# TASK DIRECTIONS
Every line from the one containing "IC101 pin NC: none -> W3" to the one containing "SW102: switch (W3, W10) -> switch (-12V, W10)" in the records below, both included, must be set down exactly, and no other line.

# DATA EXTRACTS
====================
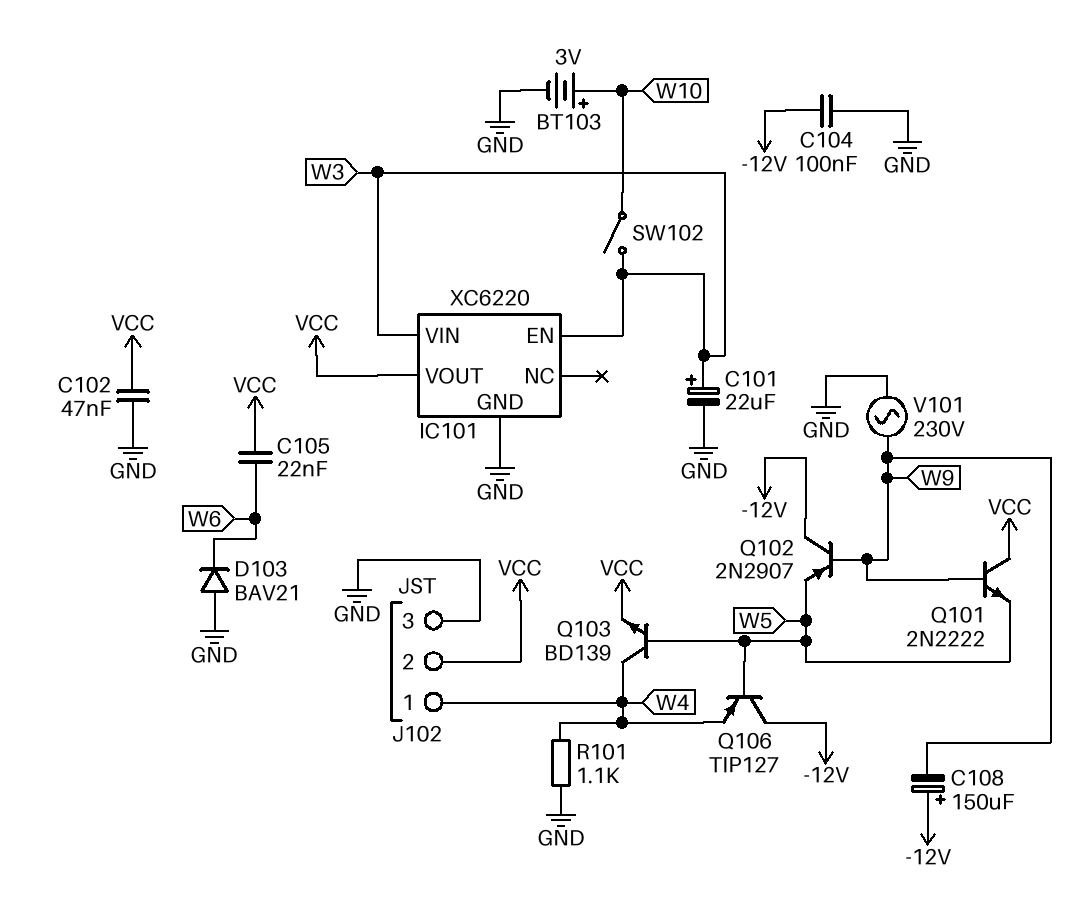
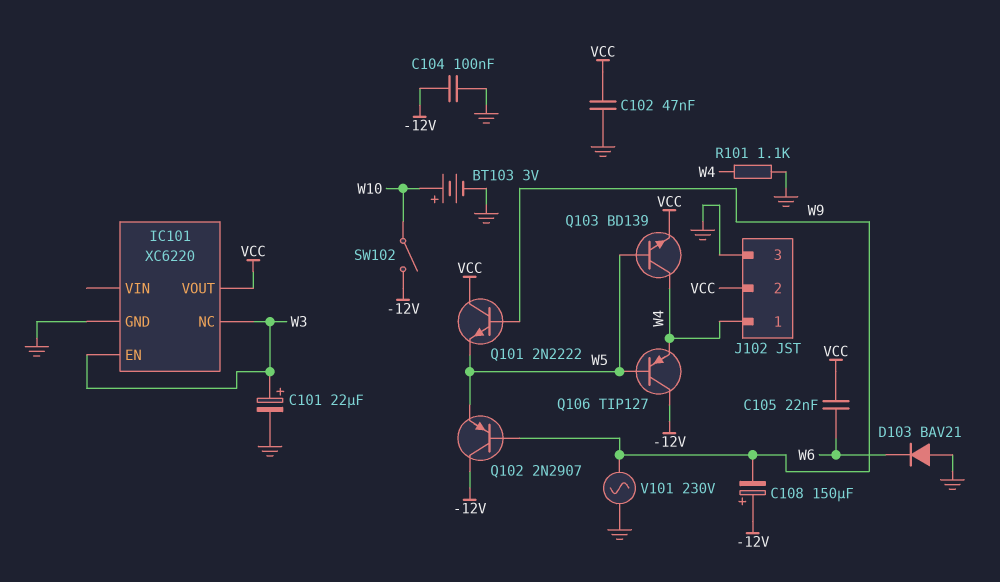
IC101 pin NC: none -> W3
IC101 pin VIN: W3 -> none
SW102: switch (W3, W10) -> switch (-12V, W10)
====================
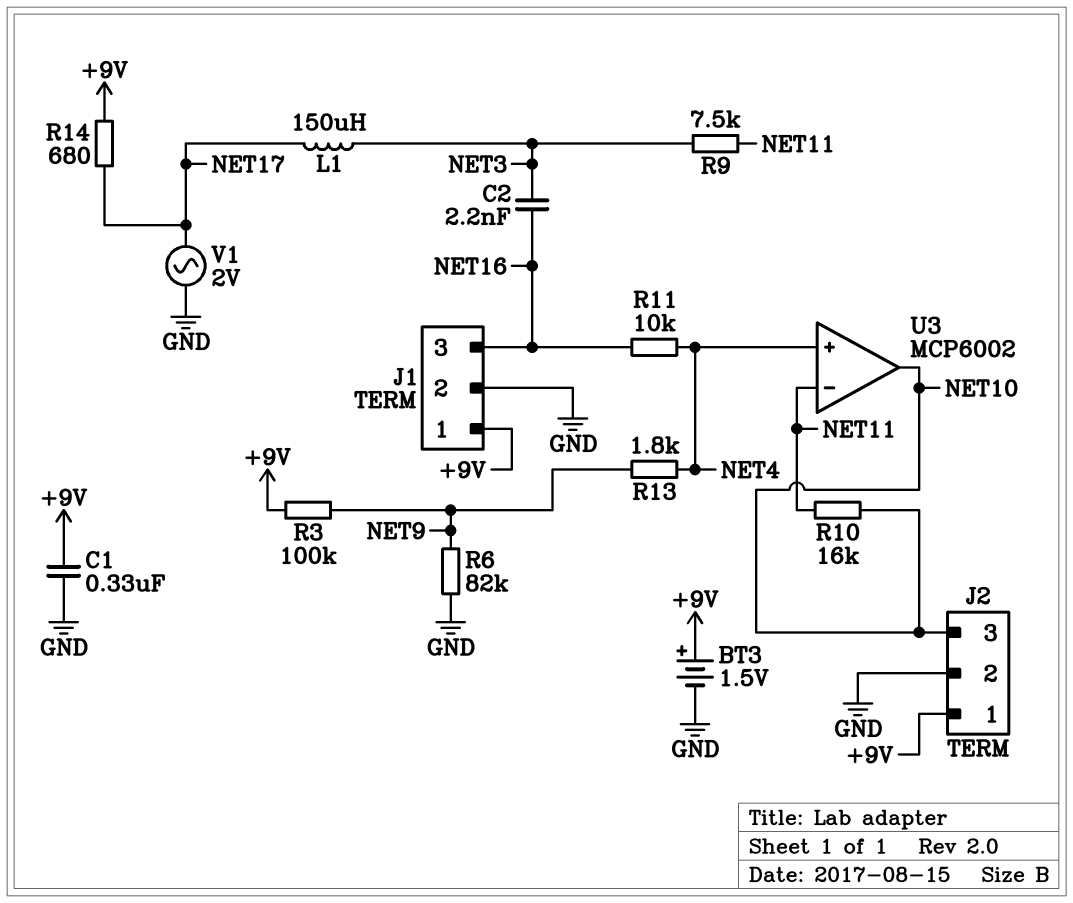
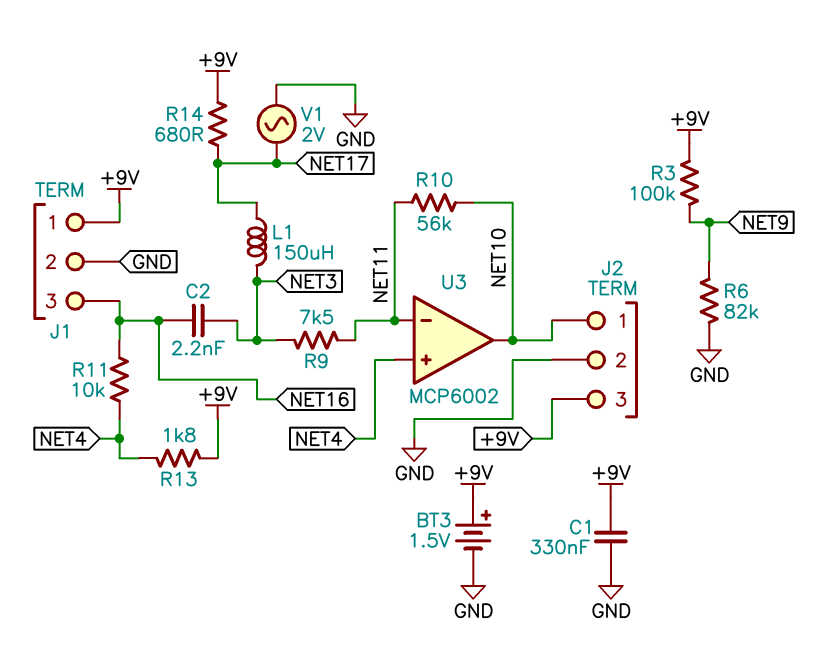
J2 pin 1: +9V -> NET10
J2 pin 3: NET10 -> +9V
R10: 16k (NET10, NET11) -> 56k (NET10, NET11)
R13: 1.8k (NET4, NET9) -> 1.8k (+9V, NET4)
====================
# ANSWER TO THIS TASK
IC101 pin NC: none -> W3
IC101 pin VIN: W3 -> none
SW102: switch (W3, W10) -> switch (-12V, W10)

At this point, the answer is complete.